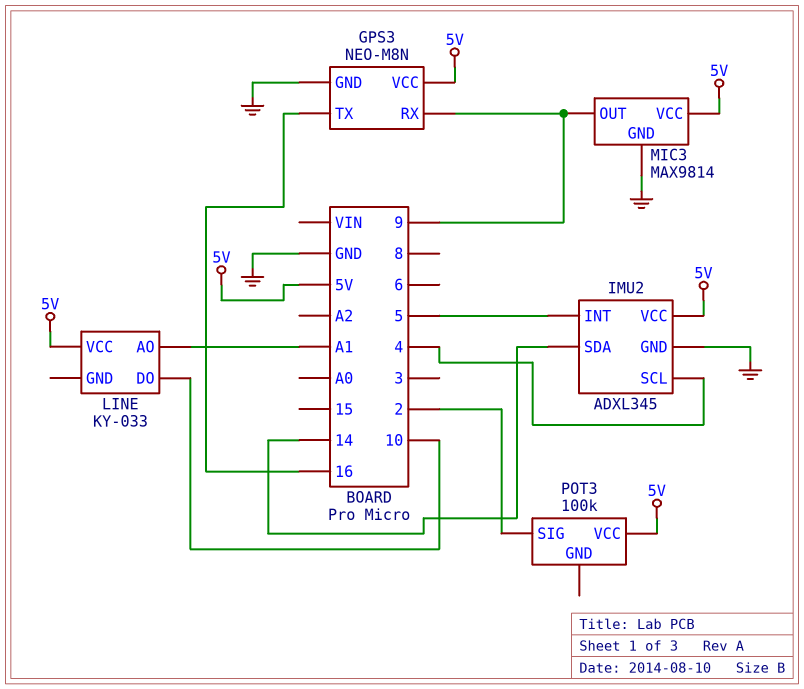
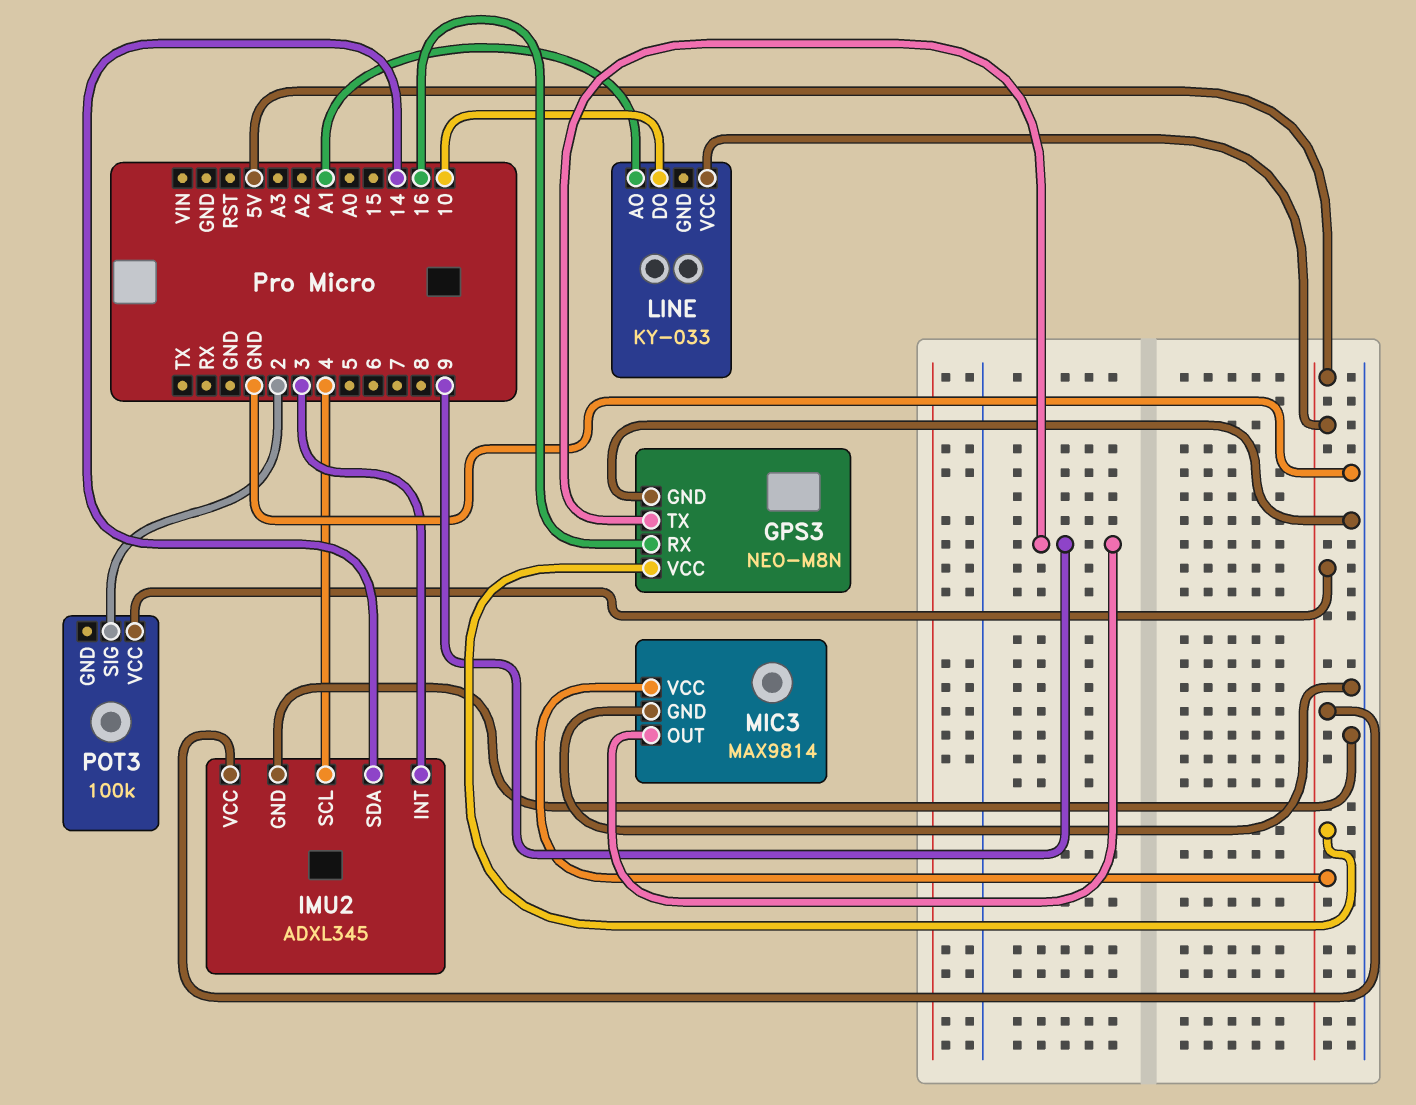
GPS3 pin RX: 9 -> 16
GPS3 pin TX: 16 -> 9
IMU2 pin INT: 5 -> 3

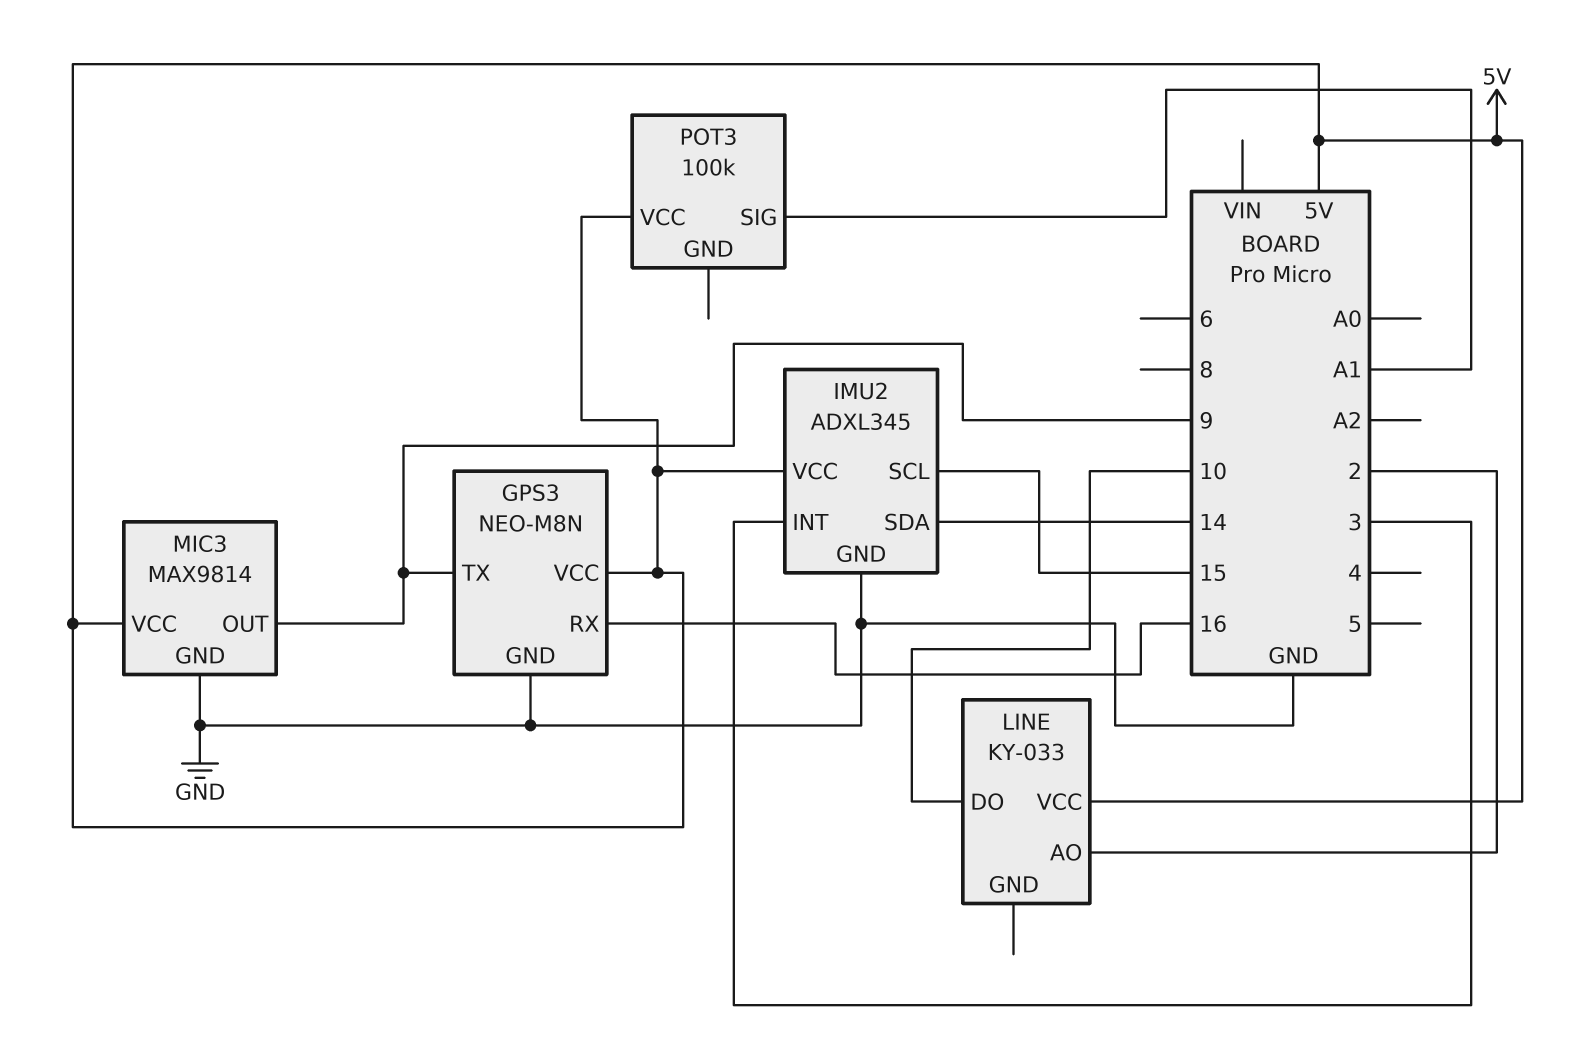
IMU2 pin SCL: 4 -> 15
LINE pin AO: A1 -> 2
POT3 pin SIG: 2 -> A1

WHAT YOU SHOULD DO: Return every entry unchanged and skip the pictures.

PROBLEM SOLUTION:
GPS3 pin RX: 9 -> 16
GPS3 pin TX: 16 -> 9
IMU2 pin INT: 5 -> 3

IMU2 pin SCL: 4 -> 15
LINE pin AO: A1 -> 2
POT3 pin SIG: 2 -> A1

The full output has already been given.